• [DIRECTIONS FOR THIS TASK]
Can you copy out word for word the records starting at the very beginning and ending at the line that contains "coordinates (329, 320).", with that line included?

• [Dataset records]
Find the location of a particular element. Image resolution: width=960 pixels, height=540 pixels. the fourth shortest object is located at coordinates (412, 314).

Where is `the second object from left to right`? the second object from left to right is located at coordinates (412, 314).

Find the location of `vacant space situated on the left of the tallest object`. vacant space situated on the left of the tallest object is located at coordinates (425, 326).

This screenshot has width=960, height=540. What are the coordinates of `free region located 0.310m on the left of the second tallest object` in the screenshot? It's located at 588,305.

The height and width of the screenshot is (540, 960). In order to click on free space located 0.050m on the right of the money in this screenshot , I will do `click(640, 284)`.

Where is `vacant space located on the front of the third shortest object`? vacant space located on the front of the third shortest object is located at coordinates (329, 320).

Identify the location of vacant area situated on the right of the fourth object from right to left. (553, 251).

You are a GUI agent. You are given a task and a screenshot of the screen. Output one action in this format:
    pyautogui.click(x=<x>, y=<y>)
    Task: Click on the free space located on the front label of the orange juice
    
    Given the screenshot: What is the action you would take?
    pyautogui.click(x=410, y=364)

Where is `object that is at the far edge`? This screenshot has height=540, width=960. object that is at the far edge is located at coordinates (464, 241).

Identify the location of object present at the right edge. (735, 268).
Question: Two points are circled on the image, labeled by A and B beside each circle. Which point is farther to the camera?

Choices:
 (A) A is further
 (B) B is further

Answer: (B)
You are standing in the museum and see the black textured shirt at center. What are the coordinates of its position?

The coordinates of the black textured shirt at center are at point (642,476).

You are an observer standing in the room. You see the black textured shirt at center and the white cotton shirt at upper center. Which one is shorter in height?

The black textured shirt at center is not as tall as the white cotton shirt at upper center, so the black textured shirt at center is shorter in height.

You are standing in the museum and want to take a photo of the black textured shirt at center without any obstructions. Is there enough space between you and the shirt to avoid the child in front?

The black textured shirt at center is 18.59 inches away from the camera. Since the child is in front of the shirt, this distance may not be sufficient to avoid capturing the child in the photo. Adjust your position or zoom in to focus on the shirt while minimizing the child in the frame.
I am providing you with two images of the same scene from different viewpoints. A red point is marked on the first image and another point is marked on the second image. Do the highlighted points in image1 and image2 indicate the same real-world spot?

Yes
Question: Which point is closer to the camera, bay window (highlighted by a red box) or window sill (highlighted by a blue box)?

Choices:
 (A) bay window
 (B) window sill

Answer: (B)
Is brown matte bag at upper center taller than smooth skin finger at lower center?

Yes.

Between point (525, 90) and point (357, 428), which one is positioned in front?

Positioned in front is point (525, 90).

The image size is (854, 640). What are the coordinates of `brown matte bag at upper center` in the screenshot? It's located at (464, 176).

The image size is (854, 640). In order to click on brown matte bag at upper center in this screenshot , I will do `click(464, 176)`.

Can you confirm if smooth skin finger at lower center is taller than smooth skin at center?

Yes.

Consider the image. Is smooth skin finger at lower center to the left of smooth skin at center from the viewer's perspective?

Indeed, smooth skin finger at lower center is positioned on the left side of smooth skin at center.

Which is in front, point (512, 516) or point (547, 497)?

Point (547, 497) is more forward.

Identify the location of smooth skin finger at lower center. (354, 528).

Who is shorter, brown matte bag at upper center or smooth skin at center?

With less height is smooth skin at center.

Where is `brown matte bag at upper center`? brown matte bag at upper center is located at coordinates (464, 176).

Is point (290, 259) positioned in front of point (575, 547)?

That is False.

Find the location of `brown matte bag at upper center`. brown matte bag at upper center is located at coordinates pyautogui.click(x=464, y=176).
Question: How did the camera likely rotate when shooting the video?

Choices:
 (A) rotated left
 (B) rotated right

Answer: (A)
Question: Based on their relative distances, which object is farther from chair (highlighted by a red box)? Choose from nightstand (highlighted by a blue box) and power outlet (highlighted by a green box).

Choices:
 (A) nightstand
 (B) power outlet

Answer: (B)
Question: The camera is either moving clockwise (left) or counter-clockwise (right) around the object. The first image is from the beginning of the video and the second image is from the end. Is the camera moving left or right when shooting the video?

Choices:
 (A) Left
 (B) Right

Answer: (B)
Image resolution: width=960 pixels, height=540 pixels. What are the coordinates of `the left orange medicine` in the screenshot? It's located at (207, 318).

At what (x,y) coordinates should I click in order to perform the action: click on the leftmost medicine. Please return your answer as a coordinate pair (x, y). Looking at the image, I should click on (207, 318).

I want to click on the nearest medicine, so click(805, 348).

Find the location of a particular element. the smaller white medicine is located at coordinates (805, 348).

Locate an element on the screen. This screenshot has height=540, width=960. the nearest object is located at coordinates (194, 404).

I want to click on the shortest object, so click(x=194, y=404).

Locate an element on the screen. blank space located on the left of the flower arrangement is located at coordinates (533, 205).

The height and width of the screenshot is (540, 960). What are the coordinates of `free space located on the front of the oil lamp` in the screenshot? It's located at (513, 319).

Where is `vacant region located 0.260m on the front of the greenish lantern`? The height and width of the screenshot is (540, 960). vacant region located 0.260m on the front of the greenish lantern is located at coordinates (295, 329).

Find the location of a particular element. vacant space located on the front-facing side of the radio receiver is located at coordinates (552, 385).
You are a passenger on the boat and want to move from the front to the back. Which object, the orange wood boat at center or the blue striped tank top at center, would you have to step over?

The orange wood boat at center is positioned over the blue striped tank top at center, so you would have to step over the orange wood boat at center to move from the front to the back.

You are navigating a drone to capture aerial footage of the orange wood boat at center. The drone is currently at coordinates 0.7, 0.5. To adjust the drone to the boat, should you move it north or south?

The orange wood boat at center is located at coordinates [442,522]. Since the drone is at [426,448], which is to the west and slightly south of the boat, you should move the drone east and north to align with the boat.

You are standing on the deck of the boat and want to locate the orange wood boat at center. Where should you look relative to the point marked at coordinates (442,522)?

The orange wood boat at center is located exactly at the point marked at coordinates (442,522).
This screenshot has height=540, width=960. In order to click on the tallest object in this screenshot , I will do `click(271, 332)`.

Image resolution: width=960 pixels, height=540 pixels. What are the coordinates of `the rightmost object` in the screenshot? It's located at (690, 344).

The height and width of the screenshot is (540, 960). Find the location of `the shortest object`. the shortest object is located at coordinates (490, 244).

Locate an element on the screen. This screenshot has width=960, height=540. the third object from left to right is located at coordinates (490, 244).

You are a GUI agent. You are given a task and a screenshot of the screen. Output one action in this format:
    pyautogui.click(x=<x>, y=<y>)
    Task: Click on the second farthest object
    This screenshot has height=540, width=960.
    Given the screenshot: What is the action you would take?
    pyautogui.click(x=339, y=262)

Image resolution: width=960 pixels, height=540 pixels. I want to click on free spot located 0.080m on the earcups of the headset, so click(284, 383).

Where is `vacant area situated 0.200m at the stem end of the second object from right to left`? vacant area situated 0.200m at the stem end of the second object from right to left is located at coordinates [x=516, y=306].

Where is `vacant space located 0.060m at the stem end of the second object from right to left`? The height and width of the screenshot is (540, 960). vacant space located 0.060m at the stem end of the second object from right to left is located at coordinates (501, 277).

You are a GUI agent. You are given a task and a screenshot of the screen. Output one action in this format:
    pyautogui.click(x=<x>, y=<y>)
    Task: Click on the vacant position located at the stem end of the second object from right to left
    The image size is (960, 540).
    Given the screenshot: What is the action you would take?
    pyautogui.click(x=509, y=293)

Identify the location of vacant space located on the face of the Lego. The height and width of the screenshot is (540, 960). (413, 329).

• [EXERCISE SOLUTION]
Find the location of a particular element. Image resolution: width=960 pixels, height=540 pixels. the fourth shortest object is located at coordinates (412, 314).

Where is `the second object from left to right`? the second object from left to right is located at coordinates (412, 314).

Find the location of `vacant space situated on the left of the tallest object`. vacant space situated on the left of the tallest object is located at coordinates (425, 326).

This screenshot has width=960, height=540. What are the coordinates of `free region located 0.310m on the left of the second tallest object` in the screenshot? It's located at 588,305.

The height and width of the screenshot is (540, 960). In order to click on free space located 0.050m on the right of the money in this screenshot , I will do `click(640, 284)`.

Where is `vacant space located on the front of the third shortest object`? vacant space located on the front of the third shortest object is located at coordinates (329, 320).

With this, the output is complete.